--- begin ENTRIES ---
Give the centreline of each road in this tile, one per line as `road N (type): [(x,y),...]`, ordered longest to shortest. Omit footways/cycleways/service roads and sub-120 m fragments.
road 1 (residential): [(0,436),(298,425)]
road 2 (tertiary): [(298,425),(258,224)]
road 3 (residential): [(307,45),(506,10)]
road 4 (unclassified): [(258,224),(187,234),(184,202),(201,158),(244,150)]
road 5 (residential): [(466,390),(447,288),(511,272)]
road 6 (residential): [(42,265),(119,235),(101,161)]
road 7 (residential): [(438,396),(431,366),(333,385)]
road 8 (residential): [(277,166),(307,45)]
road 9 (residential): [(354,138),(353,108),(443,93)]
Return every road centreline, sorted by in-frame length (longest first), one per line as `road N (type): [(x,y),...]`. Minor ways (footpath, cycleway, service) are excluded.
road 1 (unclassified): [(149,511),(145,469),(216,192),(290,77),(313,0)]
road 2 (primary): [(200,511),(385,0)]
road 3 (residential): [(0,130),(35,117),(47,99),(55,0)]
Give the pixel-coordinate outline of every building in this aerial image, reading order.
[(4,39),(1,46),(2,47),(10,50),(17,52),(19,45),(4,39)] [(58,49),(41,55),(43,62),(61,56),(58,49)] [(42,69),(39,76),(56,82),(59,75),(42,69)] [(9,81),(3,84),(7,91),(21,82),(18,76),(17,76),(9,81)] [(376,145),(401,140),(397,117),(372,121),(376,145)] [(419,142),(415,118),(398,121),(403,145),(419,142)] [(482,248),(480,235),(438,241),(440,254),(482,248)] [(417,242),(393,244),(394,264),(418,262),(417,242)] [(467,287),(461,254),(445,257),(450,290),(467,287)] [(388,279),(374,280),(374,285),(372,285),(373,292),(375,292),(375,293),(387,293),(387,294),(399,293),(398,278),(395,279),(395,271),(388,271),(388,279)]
--- end ENTRIES ---
GIVEN REQUEST —
Revise the entries from the very start through the line containing "road 3 (residential): [(307,45),(506,10)]", putting "image" in place of "tile" and leaving everything else untouched. Return only those lines.

THE RESULT —
Give the centreline of each road in this image, one per line as `road N (type): [(x,y),...]`, ordered longest to shortest. Omit footways/cycleways/service roads and sub-120 m fragments.
road 1 (residential): [(0,436),(298,425)]
road 2 (tertiary): [(298,425),(258,224)]
road 3 (residential): [(307,45),(506,10)]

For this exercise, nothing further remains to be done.